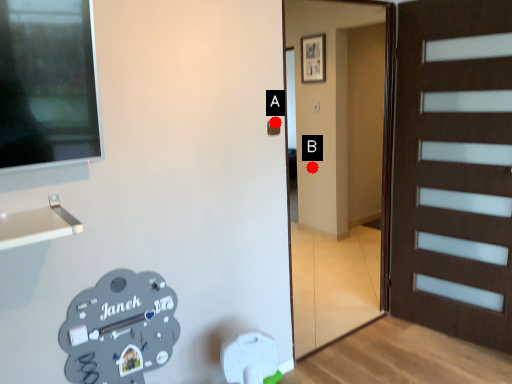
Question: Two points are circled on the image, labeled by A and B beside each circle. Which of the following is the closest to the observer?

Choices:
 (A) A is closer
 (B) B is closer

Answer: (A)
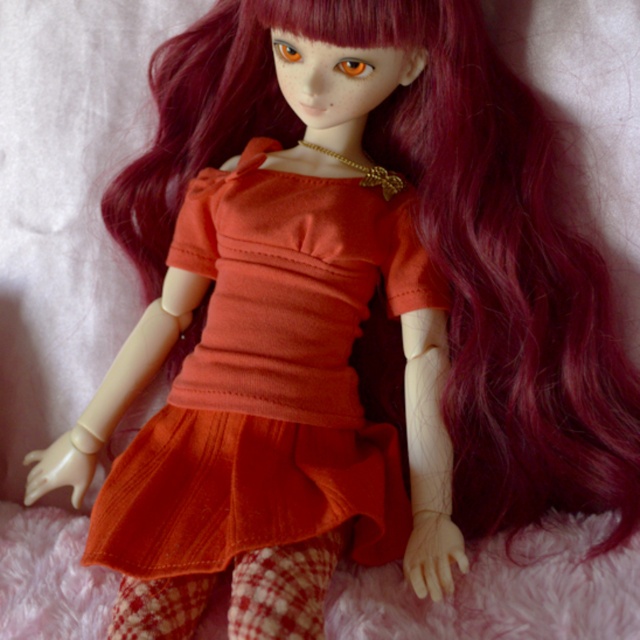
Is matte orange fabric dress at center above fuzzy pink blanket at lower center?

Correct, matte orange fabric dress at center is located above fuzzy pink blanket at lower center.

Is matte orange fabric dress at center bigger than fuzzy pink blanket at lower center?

Task prompt
Copy out the text of the material above word for word, omitting the pictures.

Answer for this exercise
Question: Two points are circled on the image, labeled by A and B beside each circle. Which of the following is the closest to the observer?

Choices:
 (A) A is closer
 (B) B is closer

Answer: (A)
Is matte orange fabric dress at center above fuzzy pink blanket at lower center?

Correct, matte orange fabric dress at center is located above fuzzy pink blanket at lower center.

Is matte orange fabric dress at center bigger than fuzzy pink blanket at lower center?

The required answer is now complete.